▸ TASK DESCRIPTION
Make an exact copy of the data below, leaving out every picture.

▸ DATA PROVIDED
##########

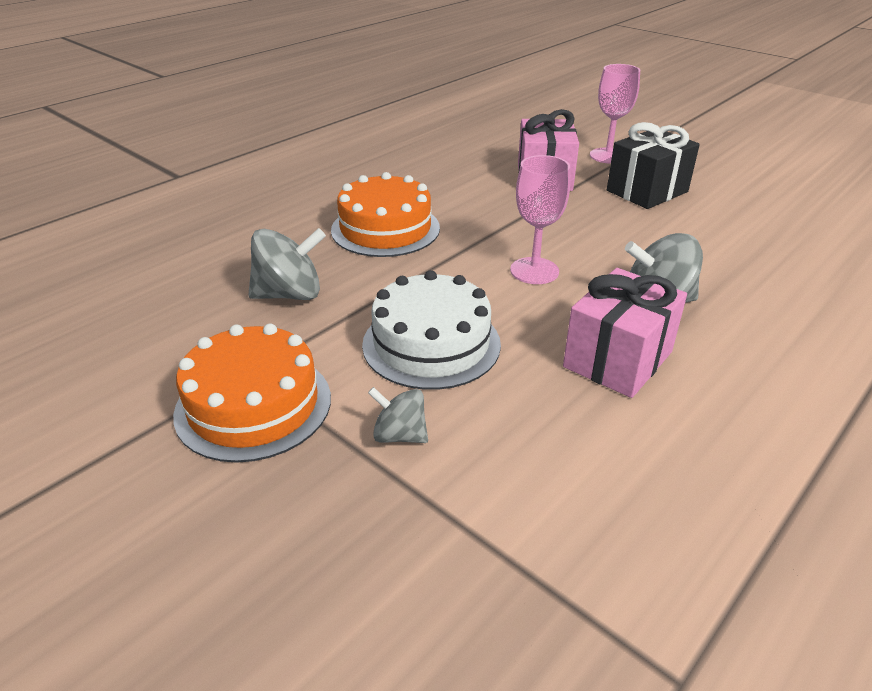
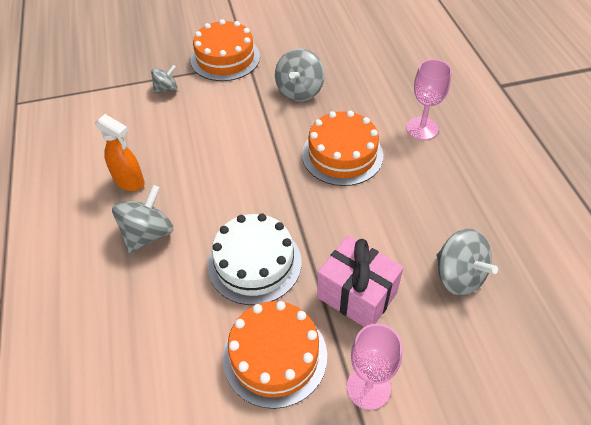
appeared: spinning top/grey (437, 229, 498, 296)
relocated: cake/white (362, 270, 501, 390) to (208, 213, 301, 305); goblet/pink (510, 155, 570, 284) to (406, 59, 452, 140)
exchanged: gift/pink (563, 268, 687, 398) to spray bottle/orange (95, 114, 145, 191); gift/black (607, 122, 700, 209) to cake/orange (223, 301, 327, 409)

##########

▸ EXERCISE OUTPUT
appeared: spinning top/grey (437, 229, 498, 296)
relocated: cake/white (362, 270, 501, 390) to (208, 213, 301, 305); goblet/pink (510, 155, 570, 284) to (406, 59, 452, 140)
exchanged: gift/pink (563, 268, 687, 398) to spray bottle/orange (95, 114, 145, 191); gift/black (607, 122, 700, 209) to cake/orange (223, 301, 327, 409)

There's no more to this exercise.